• Work instructions: Look through the records below and collect all lines that hold the string "VEXT".

Detected change data:
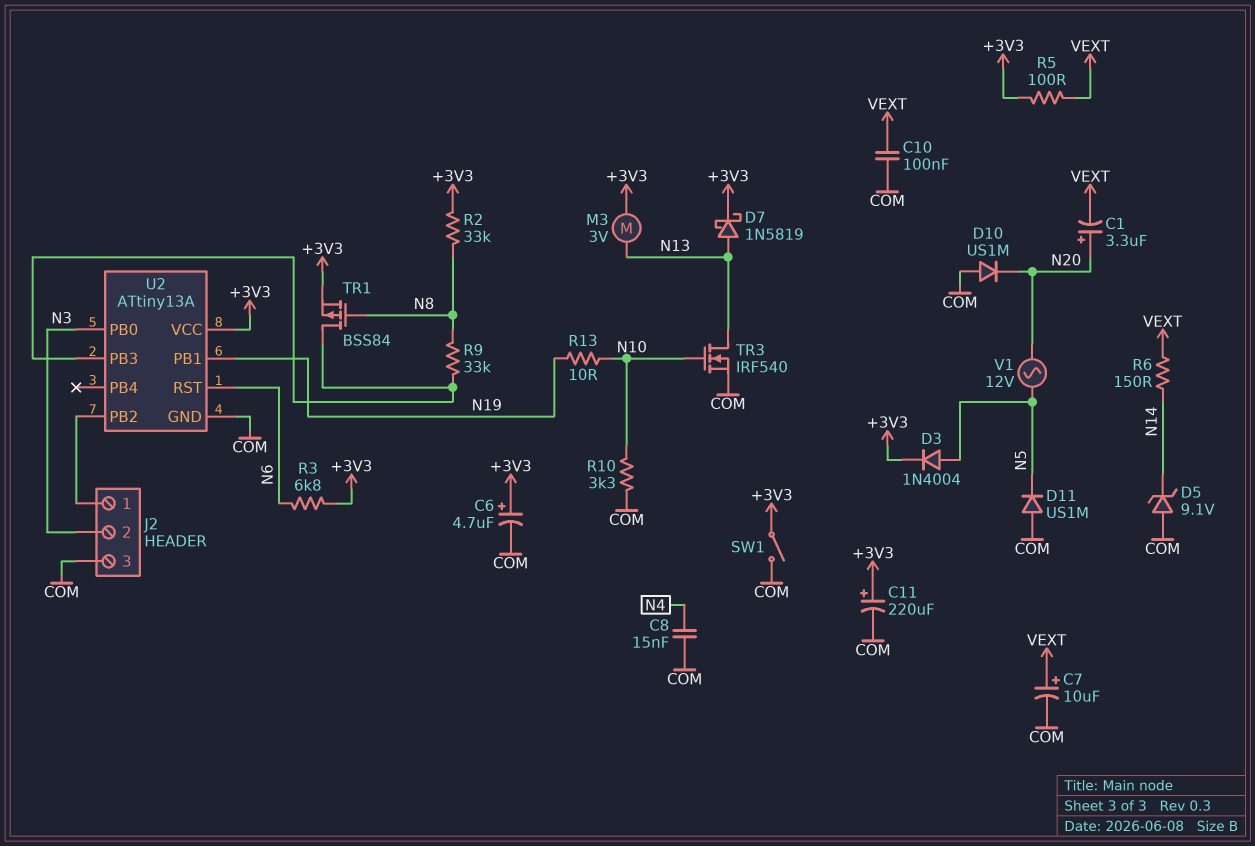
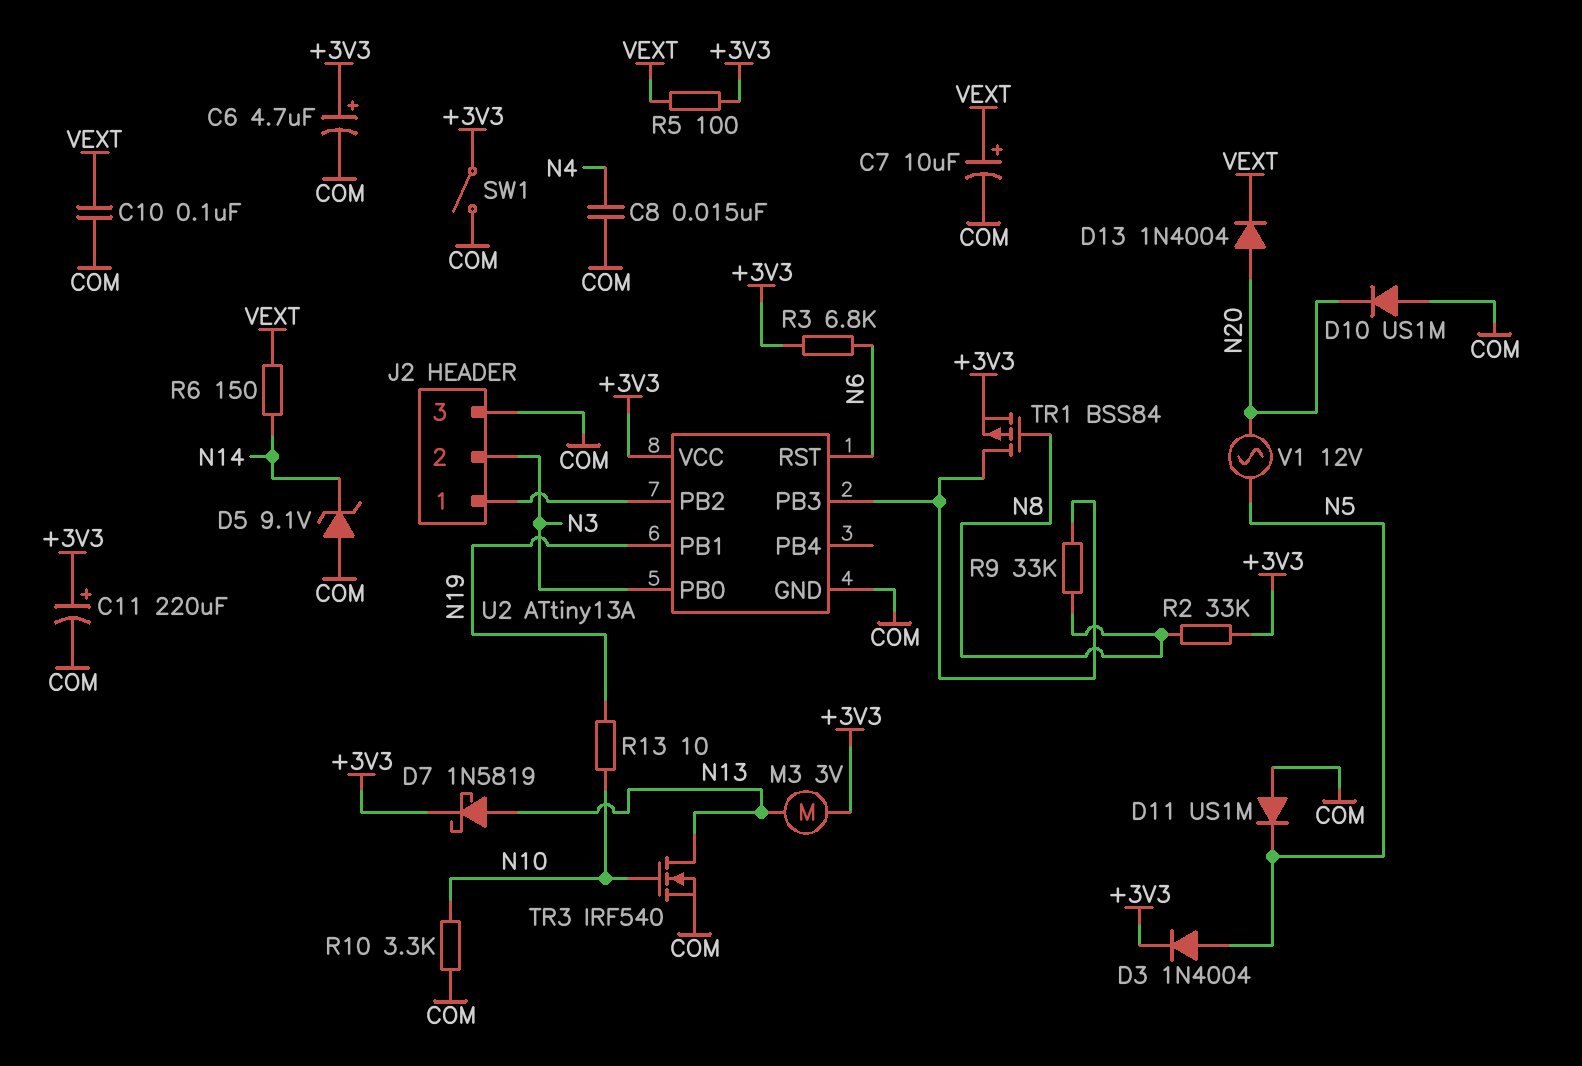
C1: 3.3uF (plus N20, minus VEXT) -> none
D13: none -> diode 1N4004 (A N20, K VEXT)

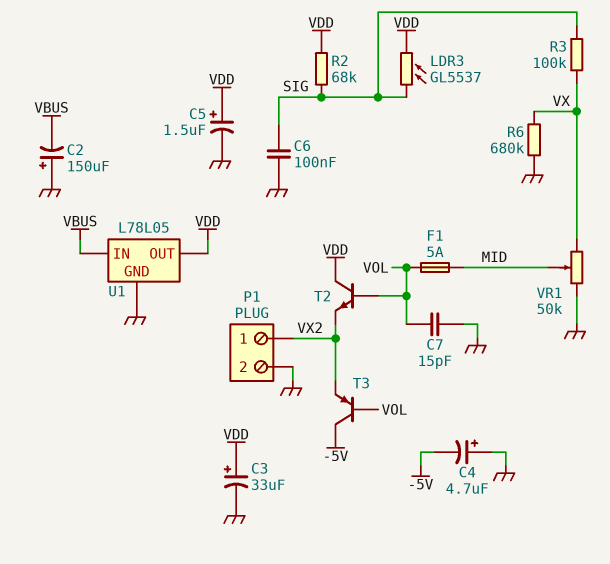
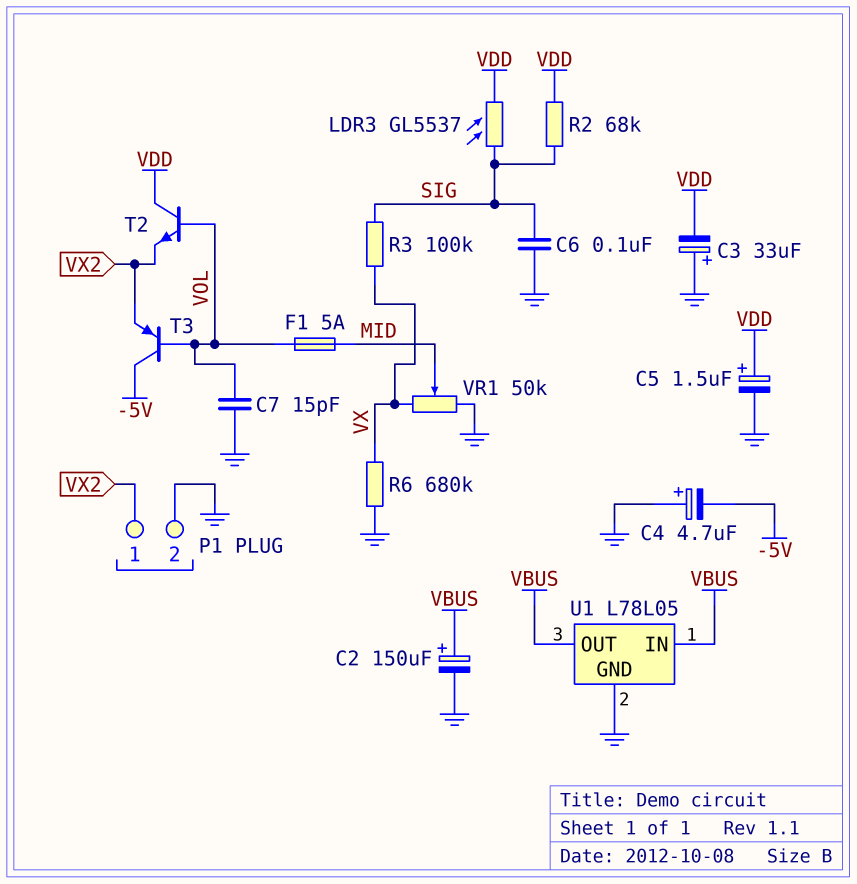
C2: 150uF (plus GND, minus VBUS) -> 150uF (plus VBUS, minus GND)
C3: 33uF (plus VDD, minus GND) -> 33uF (plus GND, minus VDD)
U1 pin OUT: VDD -> VBUS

• Task solution:
C1: 3.3uF (plus N20, minus VEXT) -> none
D13: none -> diode 1N4004 (A N20, K VEXT)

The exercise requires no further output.